BRIEF.
Copy every line of the listing exactly.

RECORDS FOR THE EXERCISE.
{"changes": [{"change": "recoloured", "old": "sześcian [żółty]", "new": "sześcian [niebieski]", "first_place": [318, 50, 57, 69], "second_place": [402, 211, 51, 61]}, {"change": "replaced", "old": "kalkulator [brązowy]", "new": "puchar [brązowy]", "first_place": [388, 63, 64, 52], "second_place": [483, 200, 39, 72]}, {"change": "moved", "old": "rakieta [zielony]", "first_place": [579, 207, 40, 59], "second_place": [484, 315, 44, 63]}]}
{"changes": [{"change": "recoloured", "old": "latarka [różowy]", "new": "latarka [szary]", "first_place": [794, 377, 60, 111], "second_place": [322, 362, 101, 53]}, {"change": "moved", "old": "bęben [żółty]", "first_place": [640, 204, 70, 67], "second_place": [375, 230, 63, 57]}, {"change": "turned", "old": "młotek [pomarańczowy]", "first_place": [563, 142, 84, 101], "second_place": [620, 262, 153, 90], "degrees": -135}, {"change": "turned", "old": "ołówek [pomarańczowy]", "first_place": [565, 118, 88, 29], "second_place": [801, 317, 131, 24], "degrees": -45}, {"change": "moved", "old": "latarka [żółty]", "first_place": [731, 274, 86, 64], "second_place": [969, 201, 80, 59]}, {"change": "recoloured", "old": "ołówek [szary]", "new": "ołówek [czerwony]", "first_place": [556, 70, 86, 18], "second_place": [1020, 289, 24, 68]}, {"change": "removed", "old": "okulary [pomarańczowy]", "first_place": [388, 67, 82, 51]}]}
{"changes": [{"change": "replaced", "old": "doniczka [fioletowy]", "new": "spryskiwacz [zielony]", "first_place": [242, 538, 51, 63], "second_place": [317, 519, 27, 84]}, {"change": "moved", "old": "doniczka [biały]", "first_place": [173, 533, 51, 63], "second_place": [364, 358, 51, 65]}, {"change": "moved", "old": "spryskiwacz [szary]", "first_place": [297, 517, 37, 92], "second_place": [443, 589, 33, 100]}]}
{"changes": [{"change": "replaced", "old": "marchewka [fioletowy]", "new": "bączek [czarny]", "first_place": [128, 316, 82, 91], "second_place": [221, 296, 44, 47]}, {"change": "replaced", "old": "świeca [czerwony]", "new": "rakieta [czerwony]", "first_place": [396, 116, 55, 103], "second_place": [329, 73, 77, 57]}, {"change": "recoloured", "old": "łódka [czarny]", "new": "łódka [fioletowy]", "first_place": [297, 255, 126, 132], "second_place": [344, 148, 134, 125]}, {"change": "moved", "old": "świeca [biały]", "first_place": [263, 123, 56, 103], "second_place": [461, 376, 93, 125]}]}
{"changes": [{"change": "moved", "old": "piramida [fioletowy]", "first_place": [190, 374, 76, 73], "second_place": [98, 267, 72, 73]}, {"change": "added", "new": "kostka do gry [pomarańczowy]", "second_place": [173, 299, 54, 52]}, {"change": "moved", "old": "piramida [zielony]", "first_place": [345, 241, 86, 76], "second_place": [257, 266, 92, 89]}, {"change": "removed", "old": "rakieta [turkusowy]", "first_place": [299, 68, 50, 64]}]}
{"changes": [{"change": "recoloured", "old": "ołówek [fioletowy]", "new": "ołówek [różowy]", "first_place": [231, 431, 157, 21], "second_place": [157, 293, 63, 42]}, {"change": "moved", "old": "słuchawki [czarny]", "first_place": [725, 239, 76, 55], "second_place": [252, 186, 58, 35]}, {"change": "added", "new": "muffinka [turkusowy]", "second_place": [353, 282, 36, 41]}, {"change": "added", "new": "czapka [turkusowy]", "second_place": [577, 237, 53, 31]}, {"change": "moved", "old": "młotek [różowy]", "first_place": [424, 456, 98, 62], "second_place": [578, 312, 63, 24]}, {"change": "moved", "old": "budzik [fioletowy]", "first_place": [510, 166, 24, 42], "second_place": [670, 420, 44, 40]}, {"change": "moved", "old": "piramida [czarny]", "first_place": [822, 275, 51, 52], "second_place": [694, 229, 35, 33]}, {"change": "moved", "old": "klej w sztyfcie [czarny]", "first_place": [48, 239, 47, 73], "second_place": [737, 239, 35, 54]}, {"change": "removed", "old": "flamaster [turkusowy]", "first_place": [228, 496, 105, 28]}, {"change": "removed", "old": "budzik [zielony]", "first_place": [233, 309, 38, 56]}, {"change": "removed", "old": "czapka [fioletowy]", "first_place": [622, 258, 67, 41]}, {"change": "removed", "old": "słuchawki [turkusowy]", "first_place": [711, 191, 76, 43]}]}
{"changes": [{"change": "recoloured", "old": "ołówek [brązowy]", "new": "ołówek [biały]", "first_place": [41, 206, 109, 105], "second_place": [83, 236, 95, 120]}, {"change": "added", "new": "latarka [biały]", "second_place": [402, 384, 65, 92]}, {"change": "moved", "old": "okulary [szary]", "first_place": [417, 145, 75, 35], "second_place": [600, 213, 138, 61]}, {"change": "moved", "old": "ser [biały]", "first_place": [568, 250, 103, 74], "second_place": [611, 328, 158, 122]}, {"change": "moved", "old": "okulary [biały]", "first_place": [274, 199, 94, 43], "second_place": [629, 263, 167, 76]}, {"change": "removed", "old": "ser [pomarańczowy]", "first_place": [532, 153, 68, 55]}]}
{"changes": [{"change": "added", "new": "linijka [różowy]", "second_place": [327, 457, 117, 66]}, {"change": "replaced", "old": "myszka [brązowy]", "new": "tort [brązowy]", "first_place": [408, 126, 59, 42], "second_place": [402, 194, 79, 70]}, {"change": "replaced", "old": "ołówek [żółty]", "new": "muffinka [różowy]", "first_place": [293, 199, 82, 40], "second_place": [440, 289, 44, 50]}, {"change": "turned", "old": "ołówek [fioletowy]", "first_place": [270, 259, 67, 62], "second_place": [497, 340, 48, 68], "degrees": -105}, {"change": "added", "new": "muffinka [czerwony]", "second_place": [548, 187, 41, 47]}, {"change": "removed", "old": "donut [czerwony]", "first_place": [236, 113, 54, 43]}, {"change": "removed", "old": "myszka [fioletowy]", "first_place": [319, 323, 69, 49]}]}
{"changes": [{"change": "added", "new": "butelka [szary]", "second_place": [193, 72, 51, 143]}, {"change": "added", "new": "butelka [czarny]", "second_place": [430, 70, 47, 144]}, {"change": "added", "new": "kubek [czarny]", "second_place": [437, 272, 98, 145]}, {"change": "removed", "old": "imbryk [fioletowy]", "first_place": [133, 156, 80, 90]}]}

COMPLETED TASK.
{"changes": [{"change": "recoloured", "old": "sześcian [żółty]", "new": "sześcian [niebieski]", "first_place": [318, 50, 57, 69], "second_place": [402, 211, 51, 61]}, {"change": "replaced", "old": "kalkulator [brązowy]", "new": "puchar [brązowy]", "first_place": [388, 63, 64, 52], "second_place": [483, 200, 39, 72]}, {"change": "moved", "old": "rakieta [zielony]", "first_place": [579, 207, 40, 59], "second_place": [484, 315, 44, 63]}]}
{"changes": [{"change": "recoloured", "old": "latarka [różowy]", "new": "latarka [szary]", "first_place": [794, 377, 60, 111], "second_place": [322, 362, 101, 53]}, {"change": "moved", "old": "bęben [żółty]", "first_place": [640, 204, 70, 67], "second_place": [375, 230, 63, 57]}, {"change": "turned", "old": "młotek [pomarańczowy]", "first_place": [563, 142, 84, 101], "second_place": [620, 262, 153, 90], "degrees": -135}, {"change": "turned", "old": "ołówek [pomarańczowy]", "first_place": [565, 118, 88, 29], "second_place": [801, 317, 131, 24], "degrees": -45}, {"change": "moved", "old": "latarka [żółty]", "first_place": [731, 274, 86, 64], "second_place": [969, 201, 80, 59]}, {"change": "recoloured", "old": "ołówek [szary]", "new": "ołówek [czerwony]", "first_place": [556, 70, 86, 18], "second_place": [1020, 289, 24, 68]}, {"change": "removed", "old": "okulary [pomarańczowy]", "first_place": [388, 67, 82, 51]}]}
{"changes": [{"change": "replaced", "old": "doniczka [fioletowy]", "new": "spryskiwacz [zielony]", "first_place": [242, 538, 51, 63], "second_place": [317, 519, 27, 84]}, {"change": "moved", "old": "doniczka [biały]", "first_place": [173, 533, 51, 63], "second_place": [364, 358, 51, 65]}, {"change": "moved", "old": "spryskiwacz [szary]", "first_place": [297, 517, 37, 92], "second_place": [443, 589, 33, 100]}]}
{"changes": [{"change": "replaced", "old": "marchewka [fioletowy]", "new": "bączek [czarny]", "first_place": [128, 316, 82, 91], "second_place": [221, 296, 44, 47]}, {"change": "replaced", "old": "świeca [czerwony]", "new": "rakieta [czerwony]", "first_place": [396, 116, 55, 103], "second_place": [329, 73, 77, 57]}, {"change": "recoloured", "old": "łódka [czarny]", "new": "łódka [fioletowy]", "first_place": [297, 255, 126, 132], "second_place": [344, 148, 134, 125]}, {"change": "moved", "old": "świeca [biały]", "first_place": [263, 123, 56, 103], "second_place": [461, 376, 93, 125]}]}
{"changes": [{"change": "moved", "old": "piramida [fioletowy]", "first_place": [190, 374, 76, 73], "second_place": [98, 267, 72, 73]}, {"change": "added", "new": "kostka do gry [pomarańczowy]", "second_place": [173, 299, 54, 52]}, {"change": "moved", "old": "piramida [zielony]", "first_place": [345, 241, 86, 76], "second_place": [257, 266, 92, 89]}, {"change": "removed", "old": "rakieta [turkusowy]", "first_place": [299, 68, 50, 64]}]}
{"changes": [{"change": "recoloured", "old": "ołówek [fioletowy]", "new": "ołówek [różowy]", "first_place": [231, 431, 157, 21], "second_place": [157, 293, 63, 42]}, {"change": "moved", "old": "słuchawki [czarny]", "first_place": [725, 239, 76, 55], "second_place": [252, 186, 58, 35]}, {"change": "added", "new": "muffinka [turkusowy]", "second_place": [353, 282, 36, 41]}, {"change": "added", "new": "czapka [turkusowy]", "second_place": [577, 237, 53, 31]}, {"change": "moved", "old": "młotek [różowy]", "first_place": [424, 456, 98, 62], "second_place": [578, 312, 63, 24]}, {"change": "moved", "old": "budzik [fioletowy]", "first_place": [510, 166, 24, 42], "second_place": [670, 420, 44, 40]}, {"change": "moved", "old": "piramida [czarny]", "first_place": [822, 275, 51, 52], "second_place": [694, 229, 35, 33]}, {"change": "moved", "old": "klej w sztyfcie [czarny]", "first_place": [48, 239, 47, 73], "second_place": [737, 239, 35, 54]}, {"change": "removed", "old": "flamaster [turkusowy]", "first_place": [228, 496, 105, 28]}, {"change": "removed", "old": "budzik [zielony]", "first_place": [233, 309, 38, 56]}, {"change": "removed", "old": "czapka [fioletowy]", "first_place": [622, 258, 67, 41]}, {"change": "removed", "old": "słuchawki [turkusowy]", "first_place": [711, 191, 76, 43]}]}
{"changes": [{"change": "recoloured", "old": "ołówek [brązowy]", "new": "ołówek [biały]", "first_place": [41, 206, 109, 105], "second_place": [83, 236, 95, 120]}, {"change": "added", "new": "latarka [biały]", "second_place": [402, 384, 65, 92]}, {"change": "moved", "old": "okulary [szary]", "first_place": [417, 145, 75, 35], "second_place": [600, 213, 138, 61]}, {"change": "moved", "old": "ser [biały]", "first_place": [568, 250, 103, 74], "second_place": [611, 328, 158, 122]}, {"change": "moved", "old": "okulary [biały]", "first_place": [274, 199, 94, 43], "second_place": [629, 263, 167, 76]}, {"change": "removed", "old": "ser [pomarańczowy]", "first_place": [532, 153, 68, 55]}]}
{"changes": [{"change": "added", "new": "linijka [różowy]", "second_place": [327, 457, 117, 66]}, {"change": "replaced", "old": "myszka [brązowy]", "new": "tort [brązowy]", "first_place": [408, 126, 59, 42], "second_place": [402, 194, 79, 70]}, {"change": "replaced", "old": "ołówek [żółty]", "new": "muffinka [różowy]", "first_place": [293, 199, 82, 40], "second_place": [440, 289, 44, 50]}, {"change": "turned", "old": "ołówek [fioletowy]", "first_place": [270, 259, 67, 62], "second_place": [497, 340, 48, 68], "degrees": -105}, {"change": "added", "new": "muffinka [czerwony]", "second_place": [548, 187, 41, 47]}, {"change": "removed", "old": "donut [czerwony]", "first_place": [236, 113, 54, 43]}, {"change": "removed", "old": "myszka [fioletowy]", "first_place": [319, 323, 69, 49]}]}
{"changes": [{"change": "added", "new": "butelka [szary]", "second_place": [193, 72, 51, 143]}, {"change": "added", "new": "butelka [czarny]", "second_place": [430, 70, 47, 144]}, {"change": "added", "new": "kubek [czarny]", "second_place": [437, 272, 98, 145]}, {"change": "removed", "old": "imbryk [fioletowy]", "first_place": [133, 156, 80, 90]}]}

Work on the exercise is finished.